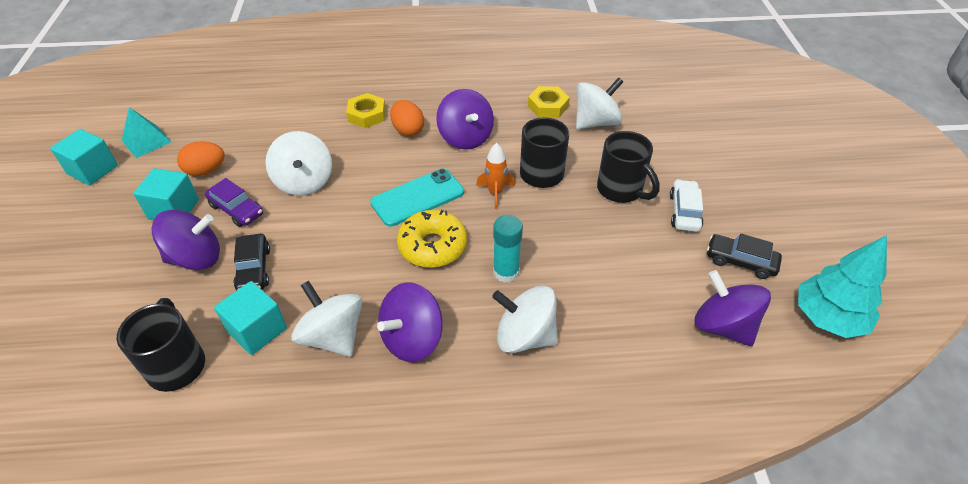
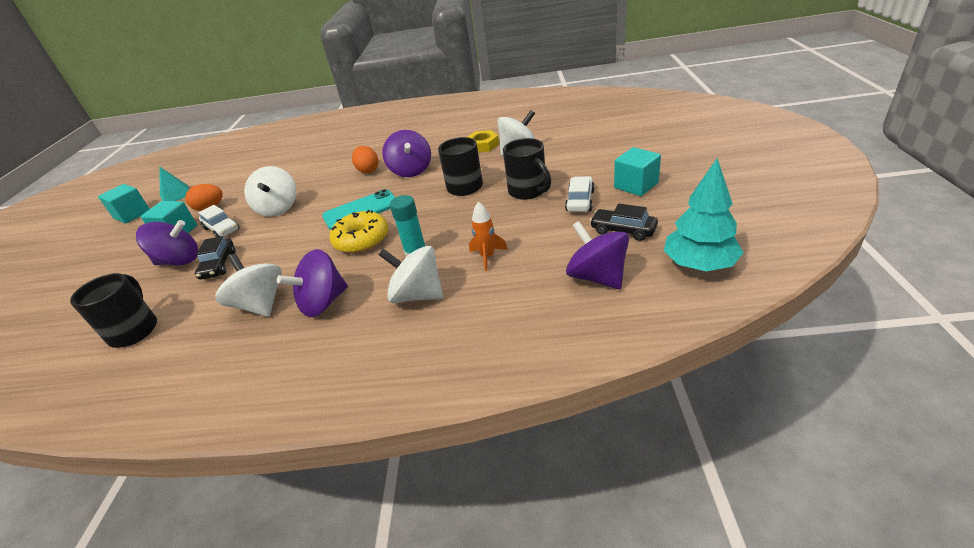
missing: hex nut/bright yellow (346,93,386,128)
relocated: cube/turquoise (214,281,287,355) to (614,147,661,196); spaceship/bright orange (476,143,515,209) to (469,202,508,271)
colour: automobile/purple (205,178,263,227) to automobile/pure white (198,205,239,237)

* * * *

• _ABOUT THIS EXERCISE_:
Whenever a line of the data includes "bright", copy that line.

• _RESPONSE TO THIS EXERCISE_:
missing: hex nut/bright yellow (346,93,386,128)
relocated: cube/turquoise (214,281,287,355) to (614,147,661,196); spaceship/bright orange (476,143,515,209) to (469,202,508,271)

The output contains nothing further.